What the exercise asks: From the line containing "pink candle: 1 -> 2" down to the final line of the entries below, restate each line word for word and add nothing.

(Before and after counts)
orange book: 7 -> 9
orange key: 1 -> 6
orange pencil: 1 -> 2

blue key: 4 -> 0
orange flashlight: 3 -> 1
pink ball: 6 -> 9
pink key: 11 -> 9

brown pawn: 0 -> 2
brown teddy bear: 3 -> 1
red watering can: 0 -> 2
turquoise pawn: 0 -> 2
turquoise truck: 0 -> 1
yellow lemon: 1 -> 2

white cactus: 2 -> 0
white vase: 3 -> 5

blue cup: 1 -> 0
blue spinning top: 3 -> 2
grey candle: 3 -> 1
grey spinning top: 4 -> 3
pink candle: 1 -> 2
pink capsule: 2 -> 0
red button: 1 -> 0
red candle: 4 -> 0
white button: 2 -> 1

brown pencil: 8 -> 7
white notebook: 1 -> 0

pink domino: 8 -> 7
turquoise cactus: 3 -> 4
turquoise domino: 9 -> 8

Exercise output:
pink candle: 1 -> 2
pink capsule: 2 -> 0
red button: 1 -> 0
red candle: 4 -> 0
white button: 2 -> 1

brown pencil: 8 -> 7
white notebook: 1 -> 0

pink domino: 8 -> 7
turquoise cactus: 3 -> 4
turquoise domino: 9 -> 8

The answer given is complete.